EXERCISE PROMPT
Pictures aside, return all of the records exactly as they stand.

RECORDS PROVIDED
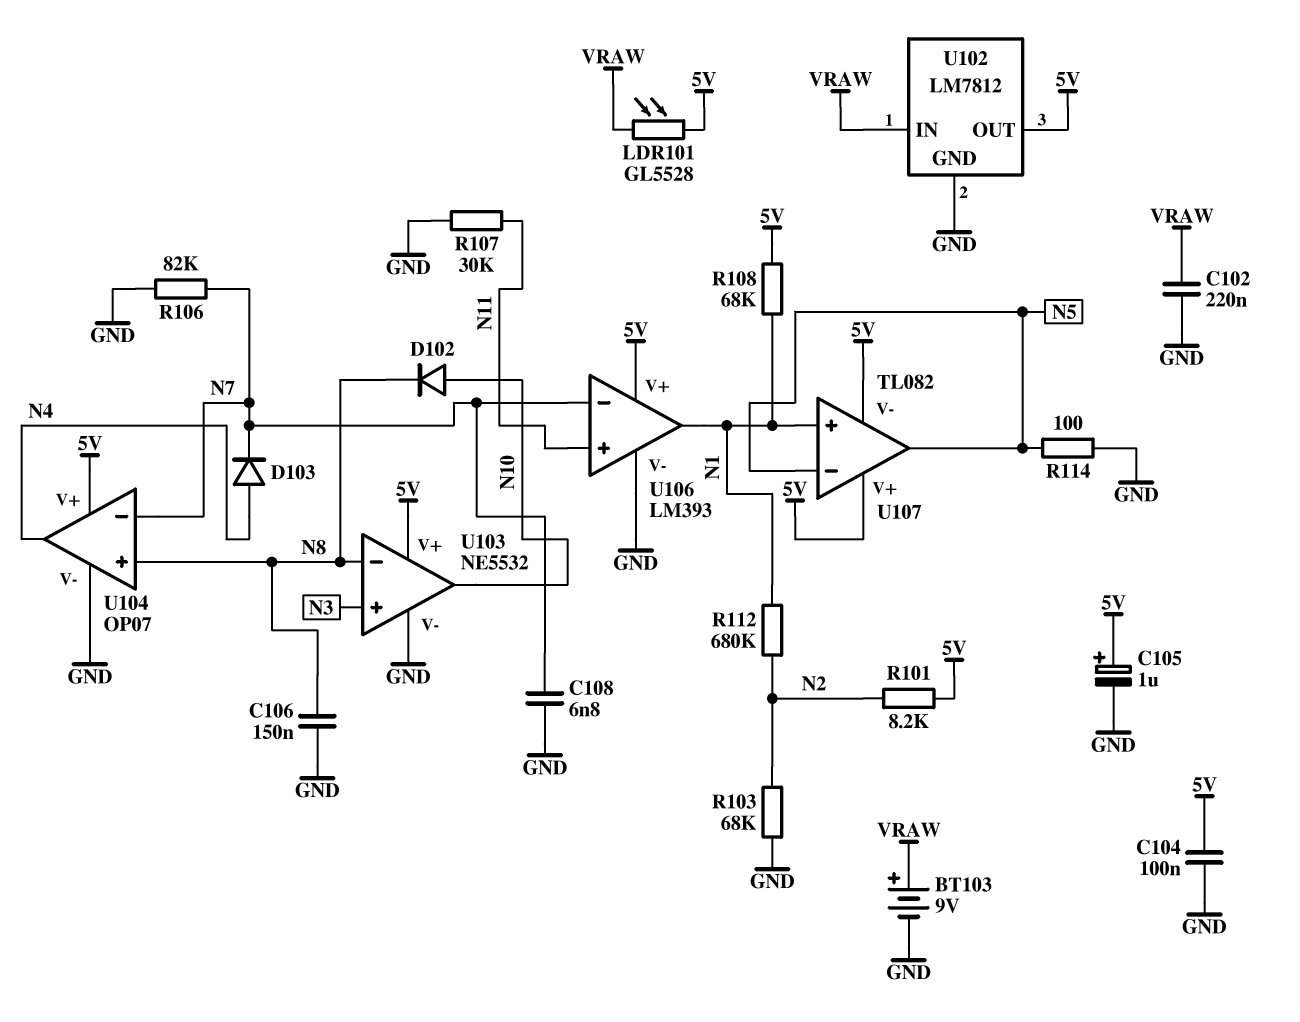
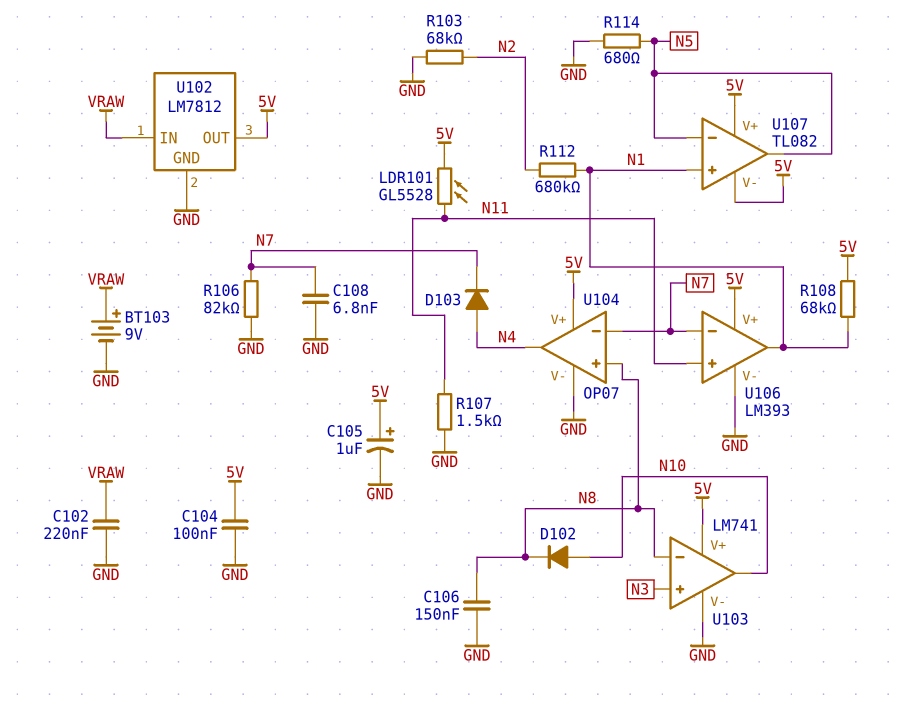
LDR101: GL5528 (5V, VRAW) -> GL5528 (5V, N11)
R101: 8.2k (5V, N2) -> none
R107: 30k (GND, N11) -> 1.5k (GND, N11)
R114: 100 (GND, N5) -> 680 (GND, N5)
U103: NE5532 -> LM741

TASK RESPONSE
LDR101: GL5528 (5V, VRAW) -> GL5528 (5V, N11)
R101: 8.2k (5V, N2) -> none
R107: 30k (GND, N11) -> 1.5k (GND, N11)
R114: 100 (GND, N5) -> 680 (GND, N5)
U103: NE5532 -> LM741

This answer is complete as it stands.